(Revision comparison data)
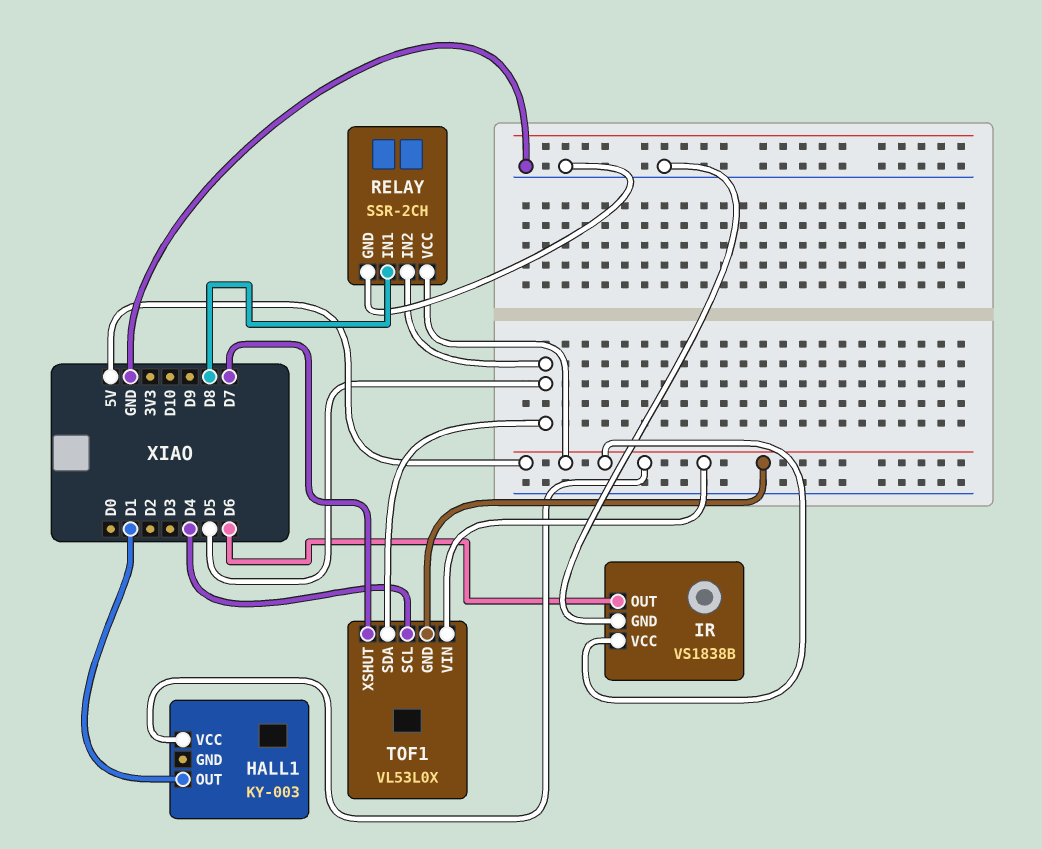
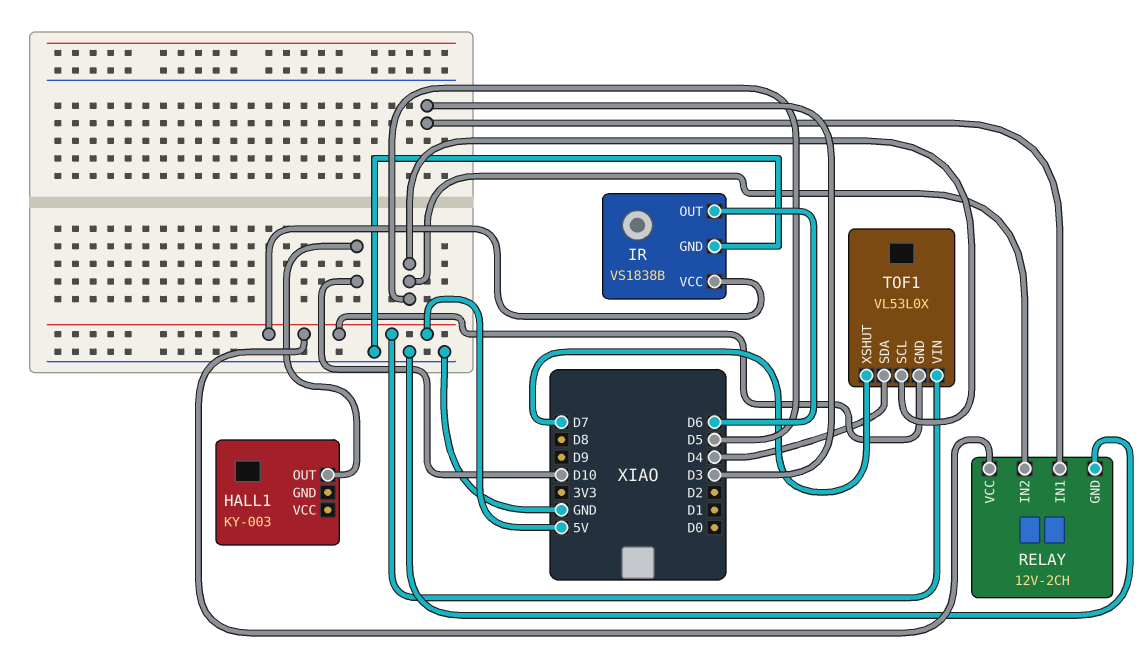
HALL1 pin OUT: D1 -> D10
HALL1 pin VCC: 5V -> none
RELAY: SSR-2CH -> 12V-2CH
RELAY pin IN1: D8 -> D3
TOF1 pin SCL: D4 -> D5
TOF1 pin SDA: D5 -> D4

_Task description_: What is needed is a word-for-word restatement of the entries, minus any pictures.

_Written response_:
HALL1 pin OUT: D1 -> D10
HALL1 pin VCC: 5V -> none
RELAY: SSR-2CH -> 12V-2CH
RELAY pin IN1: D8 -> D3
TOF1 pin SCL: D4 -> D5
TOF1 pin SDA: D5 -> D4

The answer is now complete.